The reply should reproduce every line of the data below word for word, minus any images.

Version comparison data:
━━━━━━

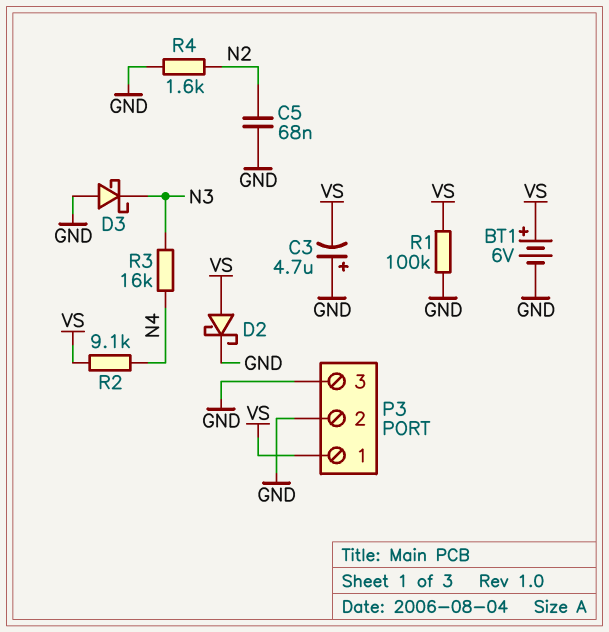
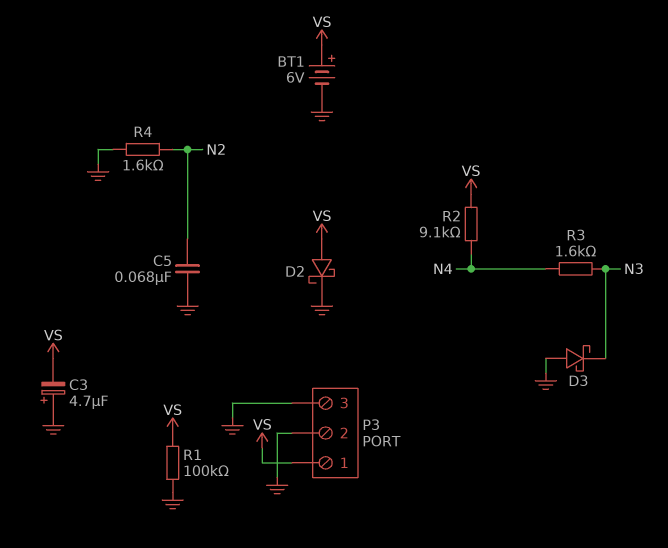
R3: 16k (N3, N4) -> 1.6k (N3, N4)

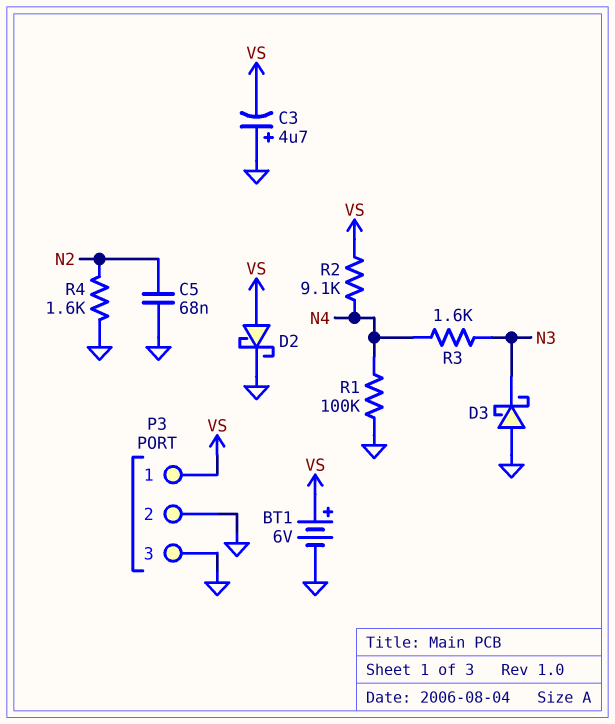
R1: 100k (GND, VS) -> 100k (GND, N4)

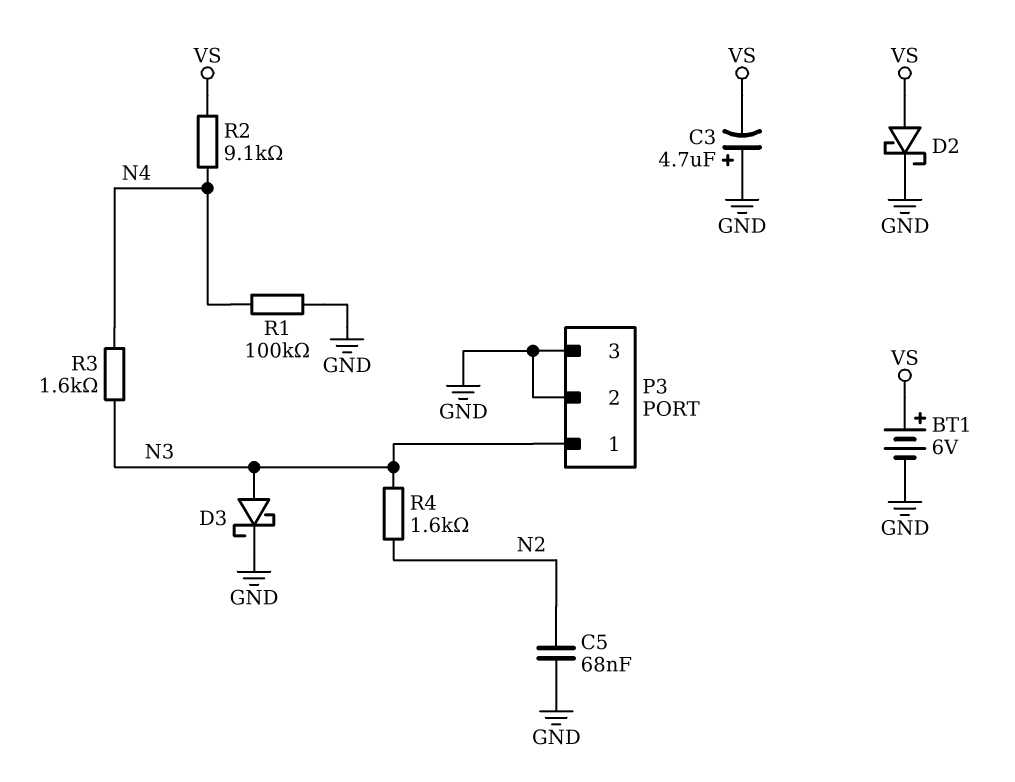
D3: schottky (A GND, K N3) -> schottky (A N3, K GND)
P3 pin 1: VS -> N3
R4: 1.6k (GND, N2) -> 1.6k (N2, N3)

━━━━━━

• **Solved problem**:
R3: 16k (N3, N4) -> 1.6k (N3, N4)

R1: 100k (GND, VS) -> 100k (GND, N4)

D3: schottky (A GND, K N3) -> schottky (A N3, K GND)
P3 pin 1: VS -> N3
R4: 1.6k (GND, N2) -> 1.6k (N2, N3)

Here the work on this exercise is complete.